** GIVEN ENTRIES follows **
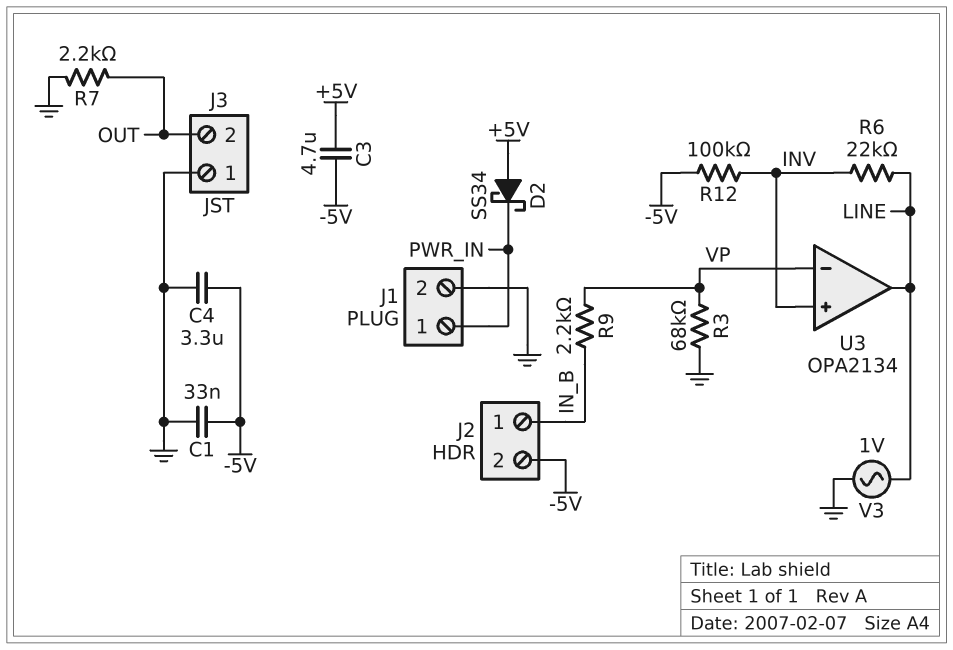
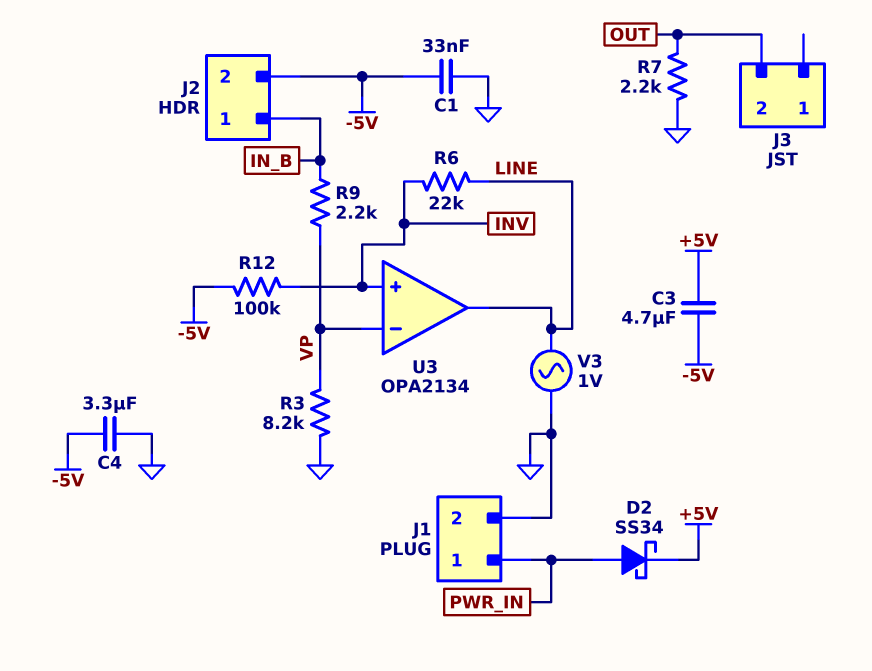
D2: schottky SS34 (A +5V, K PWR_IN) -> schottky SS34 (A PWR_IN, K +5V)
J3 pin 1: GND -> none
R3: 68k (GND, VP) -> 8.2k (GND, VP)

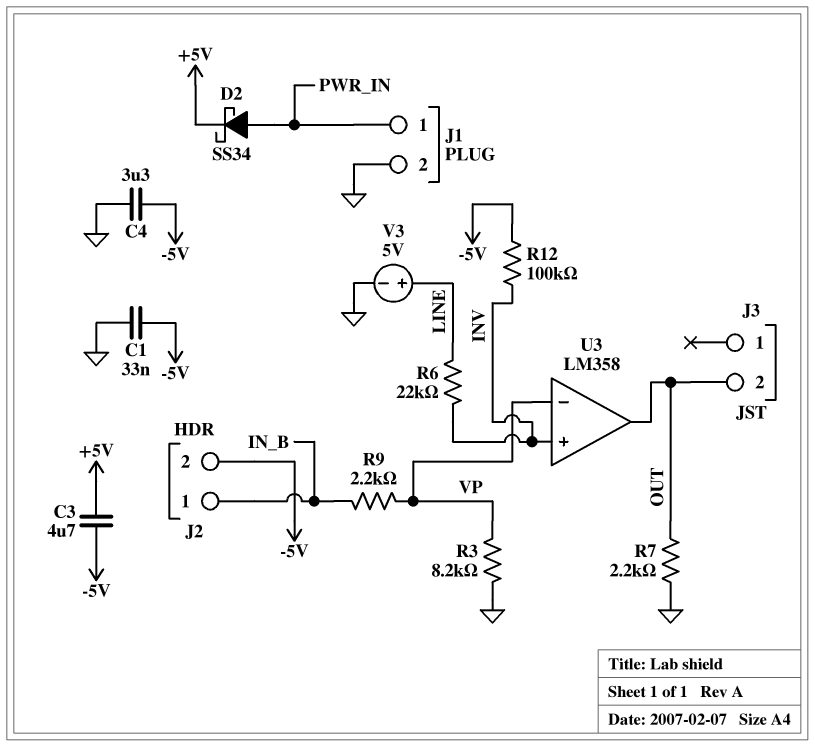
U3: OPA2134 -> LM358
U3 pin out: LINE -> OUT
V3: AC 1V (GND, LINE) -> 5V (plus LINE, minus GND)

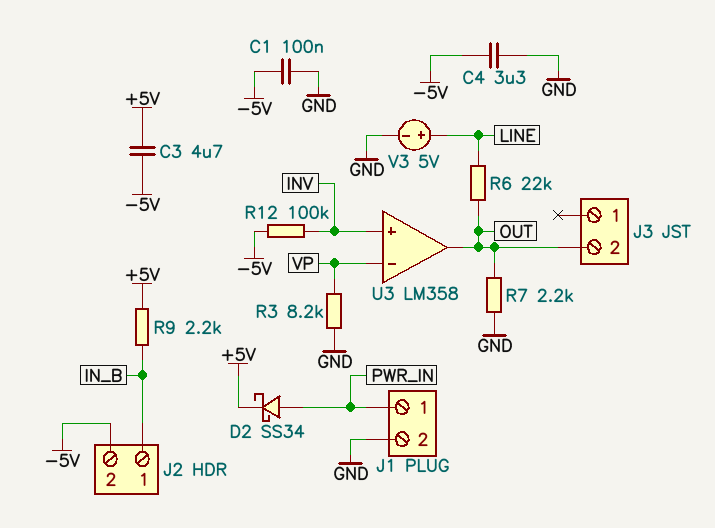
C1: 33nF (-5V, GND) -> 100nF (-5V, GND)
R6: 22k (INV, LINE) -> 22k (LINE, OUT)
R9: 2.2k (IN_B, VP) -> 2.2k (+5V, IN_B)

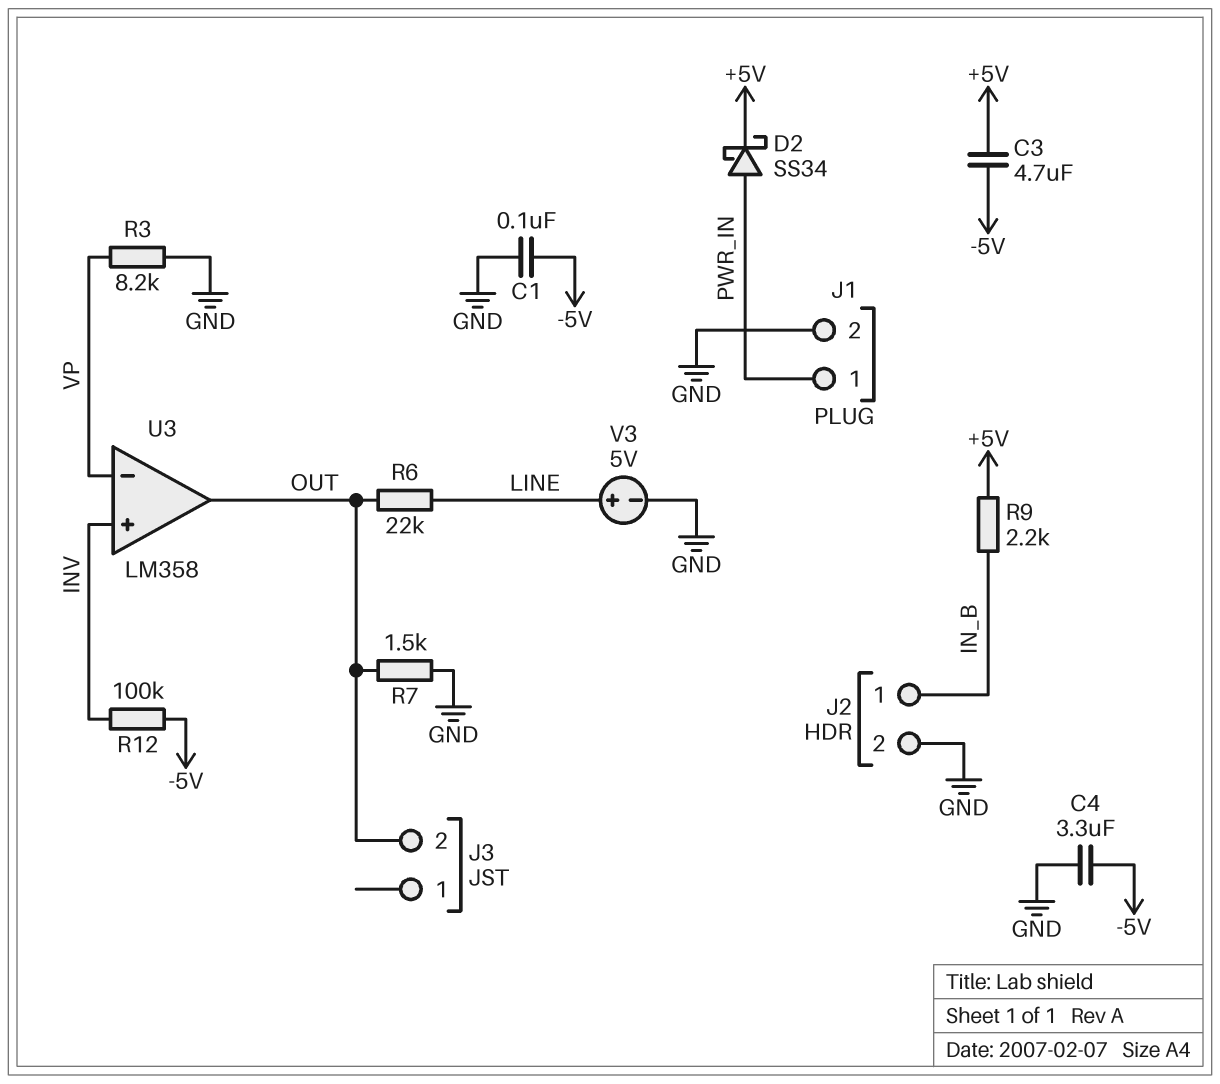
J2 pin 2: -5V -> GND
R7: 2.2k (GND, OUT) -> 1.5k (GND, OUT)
** End of GIVEN ENTRIES **
** GIVEN ENTRIES follows **
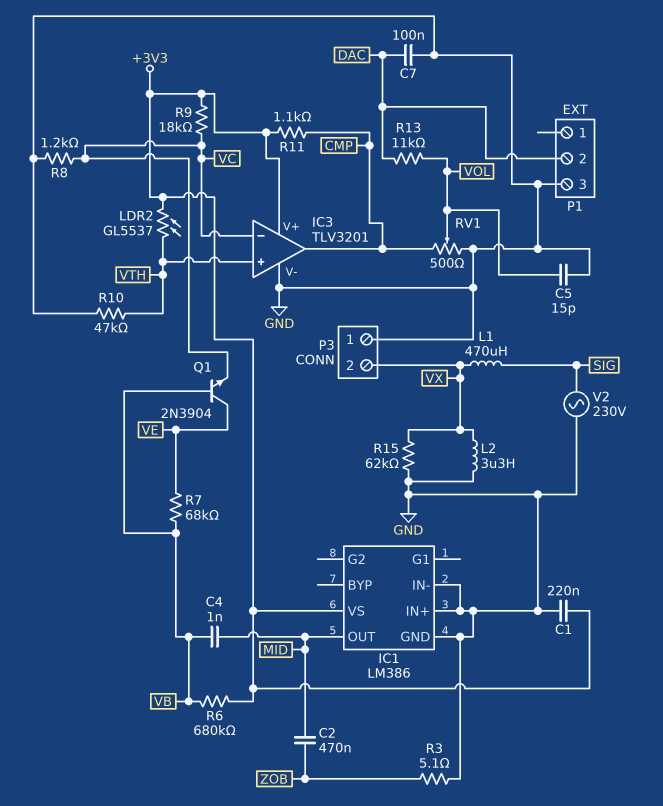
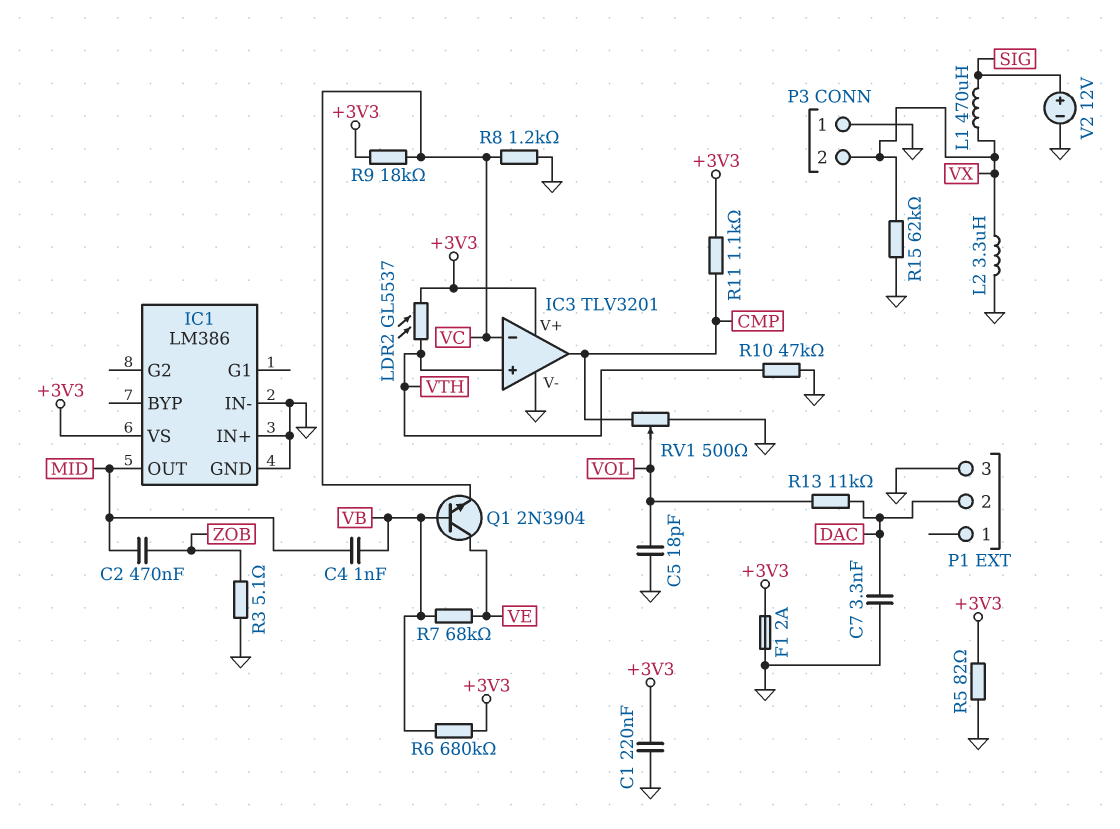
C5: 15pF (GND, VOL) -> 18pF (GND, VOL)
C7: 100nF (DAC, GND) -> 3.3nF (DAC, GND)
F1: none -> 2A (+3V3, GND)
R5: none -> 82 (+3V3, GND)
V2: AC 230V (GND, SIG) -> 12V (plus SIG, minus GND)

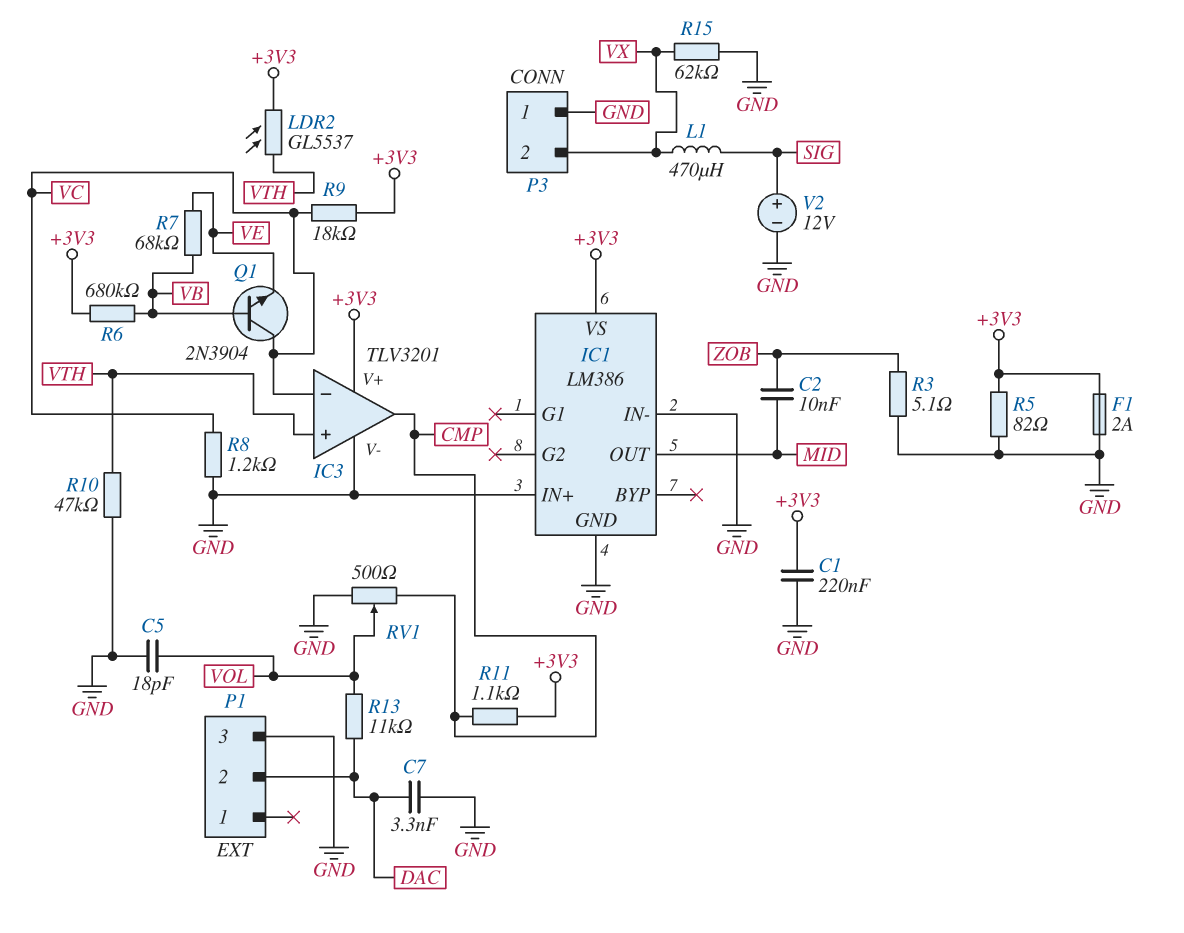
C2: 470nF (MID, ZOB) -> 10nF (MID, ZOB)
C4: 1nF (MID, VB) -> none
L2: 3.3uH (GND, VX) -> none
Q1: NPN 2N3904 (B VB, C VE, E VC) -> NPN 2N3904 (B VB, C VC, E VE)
** End of GIVEN ENTRIES **
** GIVEN ENTRIES follows **
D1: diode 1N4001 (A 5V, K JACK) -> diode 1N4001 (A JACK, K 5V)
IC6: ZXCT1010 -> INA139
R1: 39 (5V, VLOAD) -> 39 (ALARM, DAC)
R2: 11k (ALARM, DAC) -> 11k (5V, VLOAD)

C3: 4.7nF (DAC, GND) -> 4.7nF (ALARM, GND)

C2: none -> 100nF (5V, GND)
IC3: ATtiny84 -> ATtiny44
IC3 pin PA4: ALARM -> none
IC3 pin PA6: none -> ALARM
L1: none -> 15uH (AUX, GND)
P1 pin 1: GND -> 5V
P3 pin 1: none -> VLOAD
** End of GIVEN ENTRIES **
> [EXERCISE DETAILS]:
With the pictures omitted, print the lines above exactly, beginning at the line with "D2: schottky SS34" and going on through the line with "R7: 2.2k (GND, OUT) -> 1.5k (GND, OUT)".

> [RESPONSE]:
D2: schottky SS34 (A +5V, K PWR_IN) -> schottky SS34 (A PWR_IN, K +5V)
J3 pin 1: GND -> none
R3: 68k (GND, VP) -> 8.2k (GND, VP)

U3: OPA2134 -> LM358
U3 pin out: LINE -> OUT
V3: AC 1V (GND, LINE) -> 5V (plus LINE, minus GND)

C1: 33nF (-5V, GND) -> 100nF (-5V, GND)
R6: 22k (INV, LINE) -> 22k (LINE, OUT)
R9: 2.2k (IN_B, VP) -> 2.2k (+5V, IN_B)

J2 pin 2: -5V -> GND
R7: 2.2k (GND, OUT) -> 1.5k (GND, OUT)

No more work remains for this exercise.